---------- Input data

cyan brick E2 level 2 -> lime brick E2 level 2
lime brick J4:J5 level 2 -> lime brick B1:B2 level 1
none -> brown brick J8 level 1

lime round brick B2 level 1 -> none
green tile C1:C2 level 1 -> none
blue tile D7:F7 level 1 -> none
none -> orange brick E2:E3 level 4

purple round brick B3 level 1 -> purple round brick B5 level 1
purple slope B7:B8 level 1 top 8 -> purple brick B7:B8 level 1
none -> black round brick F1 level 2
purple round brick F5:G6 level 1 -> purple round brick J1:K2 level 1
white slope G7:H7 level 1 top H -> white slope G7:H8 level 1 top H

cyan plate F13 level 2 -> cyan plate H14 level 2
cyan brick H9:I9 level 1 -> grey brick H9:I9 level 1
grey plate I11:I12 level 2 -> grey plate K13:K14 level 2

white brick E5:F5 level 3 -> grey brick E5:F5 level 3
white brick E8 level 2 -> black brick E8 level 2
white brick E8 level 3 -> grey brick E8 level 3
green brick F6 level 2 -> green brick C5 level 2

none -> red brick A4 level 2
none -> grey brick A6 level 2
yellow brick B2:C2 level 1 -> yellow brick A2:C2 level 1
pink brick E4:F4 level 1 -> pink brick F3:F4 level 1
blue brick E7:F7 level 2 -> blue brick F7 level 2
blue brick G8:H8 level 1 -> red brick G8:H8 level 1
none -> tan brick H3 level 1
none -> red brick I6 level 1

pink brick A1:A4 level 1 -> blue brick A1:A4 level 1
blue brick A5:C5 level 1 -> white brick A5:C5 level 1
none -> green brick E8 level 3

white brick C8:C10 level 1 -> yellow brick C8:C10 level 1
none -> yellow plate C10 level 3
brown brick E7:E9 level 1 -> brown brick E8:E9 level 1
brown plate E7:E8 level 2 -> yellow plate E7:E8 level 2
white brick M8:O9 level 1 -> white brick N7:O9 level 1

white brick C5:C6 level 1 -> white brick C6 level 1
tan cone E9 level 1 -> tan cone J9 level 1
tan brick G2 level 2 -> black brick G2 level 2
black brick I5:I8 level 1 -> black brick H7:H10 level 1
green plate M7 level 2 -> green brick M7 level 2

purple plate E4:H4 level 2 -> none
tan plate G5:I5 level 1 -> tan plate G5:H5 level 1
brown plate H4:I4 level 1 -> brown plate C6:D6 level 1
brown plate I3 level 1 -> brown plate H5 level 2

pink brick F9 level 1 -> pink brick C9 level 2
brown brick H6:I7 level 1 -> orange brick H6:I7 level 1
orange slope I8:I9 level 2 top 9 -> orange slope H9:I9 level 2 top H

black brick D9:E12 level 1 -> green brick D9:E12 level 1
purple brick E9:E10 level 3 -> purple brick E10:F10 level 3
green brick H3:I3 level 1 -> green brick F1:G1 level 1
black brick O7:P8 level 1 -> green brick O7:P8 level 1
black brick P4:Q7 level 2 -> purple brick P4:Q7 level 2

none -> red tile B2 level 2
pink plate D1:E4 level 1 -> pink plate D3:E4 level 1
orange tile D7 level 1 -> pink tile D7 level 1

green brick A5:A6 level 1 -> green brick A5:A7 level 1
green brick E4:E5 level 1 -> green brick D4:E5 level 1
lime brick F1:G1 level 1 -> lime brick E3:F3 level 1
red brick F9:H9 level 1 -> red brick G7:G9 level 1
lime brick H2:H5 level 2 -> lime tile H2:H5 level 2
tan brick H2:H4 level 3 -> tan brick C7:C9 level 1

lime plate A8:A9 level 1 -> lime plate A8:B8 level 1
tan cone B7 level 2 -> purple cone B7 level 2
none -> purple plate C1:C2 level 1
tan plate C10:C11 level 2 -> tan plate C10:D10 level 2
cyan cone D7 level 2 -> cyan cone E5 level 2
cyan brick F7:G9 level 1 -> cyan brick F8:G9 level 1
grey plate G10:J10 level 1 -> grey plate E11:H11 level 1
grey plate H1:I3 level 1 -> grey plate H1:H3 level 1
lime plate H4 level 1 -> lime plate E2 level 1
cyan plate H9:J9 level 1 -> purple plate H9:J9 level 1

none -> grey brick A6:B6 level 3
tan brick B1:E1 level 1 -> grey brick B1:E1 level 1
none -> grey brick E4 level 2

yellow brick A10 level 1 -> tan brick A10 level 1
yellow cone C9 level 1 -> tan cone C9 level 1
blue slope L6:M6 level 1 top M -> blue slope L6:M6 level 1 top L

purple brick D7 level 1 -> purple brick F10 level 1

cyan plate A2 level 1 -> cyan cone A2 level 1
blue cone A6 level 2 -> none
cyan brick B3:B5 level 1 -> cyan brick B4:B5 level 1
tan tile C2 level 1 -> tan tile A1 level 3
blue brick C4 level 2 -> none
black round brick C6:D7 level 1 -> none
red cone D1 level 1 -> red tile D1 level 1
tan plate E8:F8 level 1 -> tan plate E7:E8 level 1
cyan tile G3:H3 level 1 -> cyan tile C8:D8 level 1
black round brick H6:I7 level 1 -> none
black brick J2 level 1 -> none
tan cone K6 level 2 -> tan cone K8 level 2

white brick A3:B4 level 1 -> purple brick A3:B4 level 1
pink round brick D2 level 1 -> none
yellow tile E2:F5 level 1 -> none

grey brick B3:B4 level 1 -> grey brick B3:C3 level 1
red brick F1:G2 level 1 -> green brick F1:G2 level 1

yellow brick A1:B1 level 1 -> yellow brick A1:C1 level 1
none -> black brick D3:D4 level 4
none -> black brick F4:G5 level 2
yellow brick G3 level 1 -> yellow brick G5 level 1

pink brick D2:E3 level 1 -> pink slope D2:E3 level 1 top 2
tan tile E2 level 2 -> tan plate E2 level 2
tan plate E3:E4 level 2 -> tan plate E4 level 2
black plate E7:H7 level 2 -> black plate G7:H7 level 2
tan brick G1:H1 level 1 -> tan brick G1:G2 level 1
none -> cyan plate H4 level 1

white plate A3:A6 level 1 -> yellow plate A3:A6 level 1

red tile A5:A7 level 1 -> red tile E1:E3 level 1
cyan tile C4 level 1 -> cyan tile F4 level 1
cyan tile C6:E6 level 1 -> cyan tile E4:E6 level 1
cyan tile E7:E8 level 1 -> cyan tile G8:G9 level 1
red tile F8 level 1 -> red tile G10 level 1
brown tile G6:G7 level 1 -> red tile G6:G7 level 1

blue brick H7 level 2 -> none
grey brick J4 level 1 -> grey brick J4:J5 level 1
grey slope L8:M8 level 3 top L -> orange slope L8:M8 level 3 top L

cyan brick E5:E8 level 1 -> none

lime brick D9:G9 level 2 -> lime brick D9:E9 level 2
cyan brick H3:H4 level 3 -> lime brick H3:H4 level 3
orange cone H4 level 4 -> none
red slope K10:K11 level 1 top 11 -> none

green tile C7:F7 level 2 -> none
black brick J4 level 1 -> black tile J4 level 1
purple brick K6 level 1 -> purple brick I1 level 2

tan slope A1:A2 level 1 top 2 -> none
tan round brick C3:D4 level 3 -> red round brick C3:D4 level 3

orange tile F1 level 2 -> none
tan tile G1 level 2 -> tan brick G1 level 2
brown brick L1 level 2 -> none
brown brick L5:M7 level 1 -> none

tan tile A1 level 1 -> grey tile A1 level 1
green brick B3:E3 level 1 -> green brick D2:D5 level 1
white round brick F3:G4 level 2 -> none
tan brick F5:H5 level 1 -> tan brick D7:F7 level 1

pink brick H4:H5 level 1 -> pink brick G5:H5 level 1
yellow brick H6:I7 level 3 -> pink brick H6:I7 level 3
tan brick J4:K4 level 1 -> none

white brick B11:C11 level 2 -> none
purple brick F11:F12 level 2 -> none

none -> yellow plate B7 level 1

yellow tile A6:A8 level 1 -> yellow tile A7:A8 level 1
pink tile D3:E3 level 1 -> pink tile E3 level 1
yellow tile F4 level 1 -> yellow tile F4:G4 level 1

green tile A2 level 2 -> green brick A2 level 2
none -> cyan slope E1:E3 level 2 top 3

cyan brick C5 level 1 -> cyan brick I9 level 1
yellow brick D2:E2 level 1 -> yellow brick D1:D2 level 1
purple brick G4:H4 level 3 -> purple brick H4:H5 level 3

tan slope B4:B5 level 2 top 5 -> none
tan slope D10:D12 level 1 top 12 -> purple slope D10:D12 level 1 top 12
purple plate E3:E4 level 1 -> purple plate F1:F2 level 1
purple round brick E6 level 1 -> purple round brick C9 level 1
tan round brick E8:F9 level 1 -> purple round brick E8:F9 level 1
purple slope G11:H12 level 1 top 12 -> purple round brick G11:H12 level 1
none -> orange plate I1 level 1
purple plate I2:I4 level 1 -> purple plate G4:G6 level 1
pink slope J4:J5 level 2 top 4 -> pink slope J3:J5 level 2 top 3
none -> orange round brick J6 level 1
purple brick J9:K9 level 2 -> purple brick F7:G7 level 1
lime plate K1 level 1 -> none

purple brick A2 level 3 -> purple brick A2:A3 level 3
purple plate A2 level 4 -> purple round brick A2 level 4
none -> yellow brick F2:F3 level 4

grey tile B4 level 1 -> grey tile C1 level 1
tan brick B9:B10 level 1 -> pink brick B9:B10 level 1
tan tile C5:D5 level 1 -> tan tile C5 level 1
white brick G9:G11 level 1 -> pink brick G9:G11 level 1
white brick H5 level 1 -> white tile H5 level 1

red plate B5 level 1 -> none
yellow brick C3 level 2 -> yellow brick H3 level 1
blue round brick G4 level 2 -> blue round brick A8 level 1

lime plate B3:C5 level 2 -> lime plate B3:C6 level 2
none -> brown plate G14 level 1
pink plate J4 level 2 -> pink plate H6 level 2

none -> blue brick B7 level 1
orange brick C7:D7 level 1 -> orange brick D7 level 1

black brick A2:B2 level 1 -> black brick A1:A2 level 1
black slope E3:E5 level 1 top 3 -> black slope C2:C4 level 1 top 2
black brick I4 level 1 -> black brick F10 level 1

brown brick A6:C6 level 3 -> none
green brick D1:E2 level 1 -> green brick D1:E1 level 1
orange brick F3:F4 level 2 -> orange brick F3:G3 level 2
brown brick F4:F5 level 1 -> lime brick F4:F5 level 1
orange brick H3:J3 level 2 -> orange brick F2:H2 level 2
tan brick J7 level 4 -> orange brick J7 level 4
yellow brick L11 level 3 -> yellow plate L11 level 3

--------------------

### Task goal
Every line in the data that holds "cone" should be copied out.

### Result of this exercise
tan cone E9 level 1 -> tan cone J9 level 1
tan cone B7 level 2 -> purple cone B7 level 2
cyan cone D7 level 2 -> cyan cone E5 level 2
yellow cone C9 level 1 -> tan cone C9 level 1
cyan plate A2 level 1 -> cyan cone A2 level 1
blue cone A6 level 2 -> none
red cone D1 level 1 -> red tile D1 level 1
tan cone K6 level 2 -> tan cone K8 level 2
orange cone H4 level 4 -> none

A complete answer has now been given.